Work required: What lines in the listing below hold the string "moved"? Please copy them out.

Dataset extract:
Segment Open
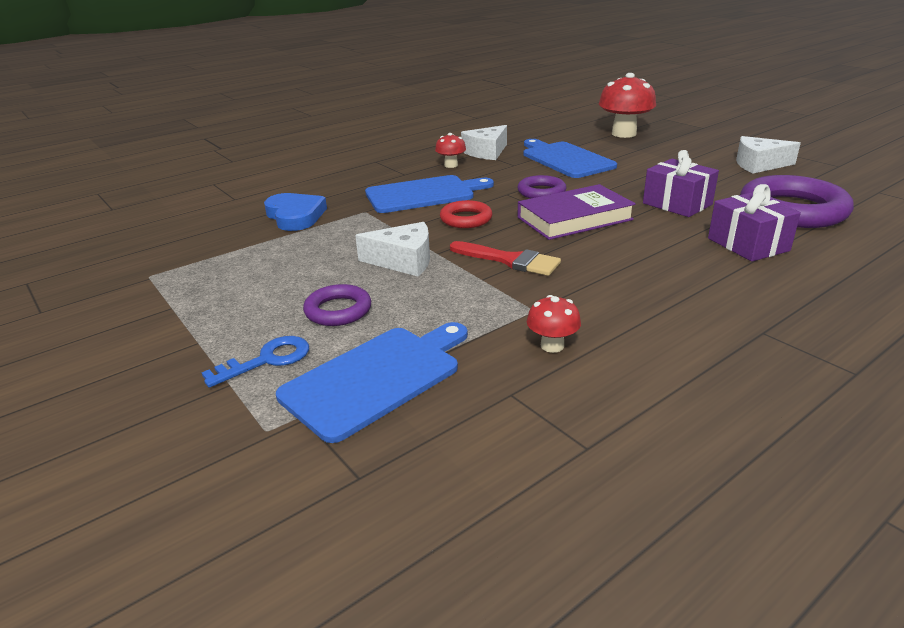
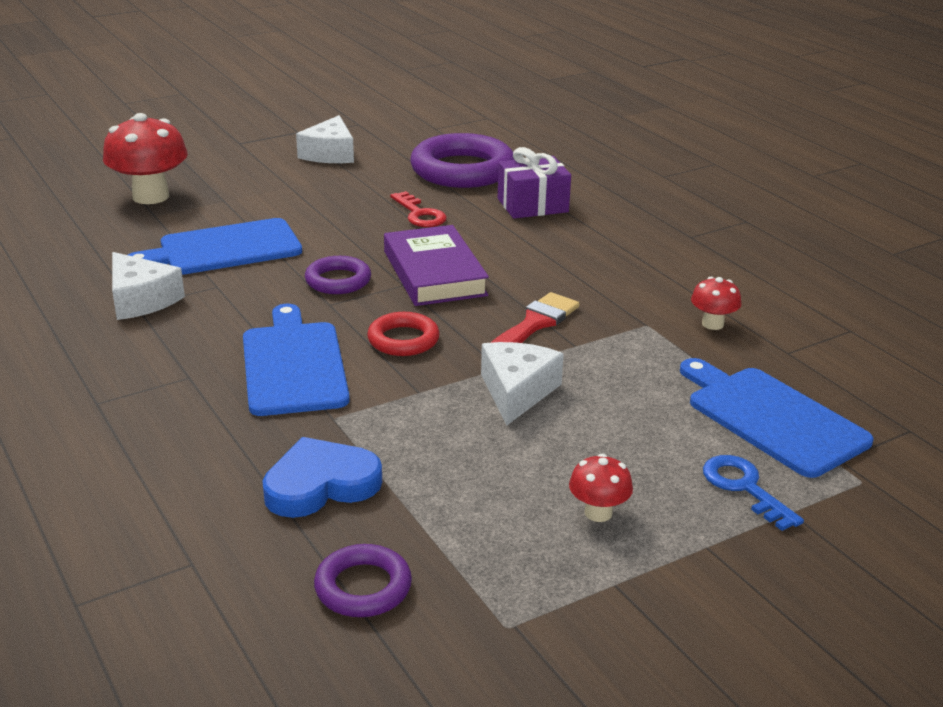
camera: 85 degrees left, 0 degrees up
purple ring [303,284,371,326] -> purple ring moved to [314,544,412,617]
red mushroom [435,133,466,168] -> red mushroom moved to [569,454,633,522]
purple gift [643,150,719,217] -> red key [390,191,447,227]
Segment Closed
Solution:
purple ring [303,284,371,326] -> purple ring moved to [314,544,412,617]
red mushroom [435,133,466,168] -> red mushroom moved to [569,454,633,522]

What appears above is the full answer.